**YOUR OBJECTIVE**:
Lines below that include "duck" are the answer; copy each one.

• • • • • • •

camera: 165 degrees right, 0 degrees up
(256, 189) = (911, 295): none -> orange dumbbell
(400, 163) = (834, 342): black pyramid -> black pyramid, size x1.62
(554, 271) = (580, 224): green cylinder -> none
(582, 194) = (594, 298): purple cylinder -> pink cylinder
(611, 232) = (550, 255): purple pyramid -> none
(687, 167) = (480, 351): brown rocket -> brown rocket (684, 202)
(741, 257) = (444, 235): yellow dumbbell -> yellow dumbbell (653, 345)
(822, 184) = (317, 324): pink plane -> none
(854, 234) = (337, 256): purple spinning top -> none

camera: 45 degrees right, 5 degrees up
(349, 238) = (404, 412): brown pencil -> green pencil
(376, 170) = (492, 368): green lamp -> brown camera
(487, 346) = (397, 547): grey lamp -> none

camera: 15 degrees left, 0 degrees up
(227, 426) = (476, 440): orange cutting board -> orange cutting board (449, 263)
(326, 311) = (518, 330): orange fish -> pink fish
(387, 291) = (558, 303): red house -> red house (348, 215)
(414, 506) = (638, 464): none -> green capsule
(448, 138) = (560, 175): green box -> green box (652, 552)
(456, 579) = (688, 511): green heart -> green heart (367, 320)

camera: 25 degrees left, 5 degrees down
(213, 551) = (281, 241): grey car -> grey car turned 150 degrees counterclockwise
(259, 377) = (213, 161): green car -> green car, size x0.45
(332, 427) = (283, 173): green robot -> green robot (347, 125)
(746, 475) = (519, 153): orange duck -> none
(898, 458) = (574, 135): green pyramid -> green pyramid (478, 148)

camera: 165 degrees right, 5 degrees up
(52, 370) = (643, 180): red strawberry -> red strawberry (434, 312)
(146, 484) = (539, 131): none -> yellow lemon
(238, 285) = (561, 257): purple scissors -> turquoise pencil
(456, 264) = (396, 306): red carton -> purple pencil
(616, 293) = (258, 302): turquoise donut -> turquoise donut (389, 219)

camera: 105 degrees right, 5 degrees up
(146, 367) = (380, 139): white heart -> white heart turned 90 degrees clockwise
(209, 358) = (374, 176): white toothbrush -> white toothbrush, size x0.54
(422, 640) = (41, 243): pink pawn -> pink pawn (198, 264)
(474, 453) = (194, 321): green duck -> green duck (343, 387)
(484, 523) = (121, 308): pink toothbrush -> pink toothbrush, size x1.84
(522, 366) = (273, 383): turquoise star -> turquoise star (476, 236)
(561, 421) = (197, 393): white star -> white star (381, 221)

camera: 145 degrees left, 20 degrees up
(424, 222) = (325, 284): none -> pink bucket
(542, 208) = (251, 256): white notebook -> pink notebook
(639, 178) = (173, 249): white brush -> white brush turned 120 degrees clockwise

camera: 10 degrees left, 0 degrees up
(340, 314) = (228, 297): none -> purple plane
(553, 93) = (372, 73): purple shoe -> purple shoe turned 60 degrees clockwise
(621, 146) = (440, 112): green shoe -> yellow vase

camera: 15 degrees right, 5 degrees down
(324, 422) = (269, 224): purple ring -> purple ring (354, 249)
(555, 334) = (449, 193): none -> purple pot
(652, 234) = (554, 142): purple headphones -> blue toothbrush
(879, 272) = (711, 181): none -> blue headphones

• • • • • • •

**OUTPUT OF THE TASK**:
(746, 475) = (519, 153): orange duck -> none
(474, 453) = (194, 321): green duck -> green duck (343, 387)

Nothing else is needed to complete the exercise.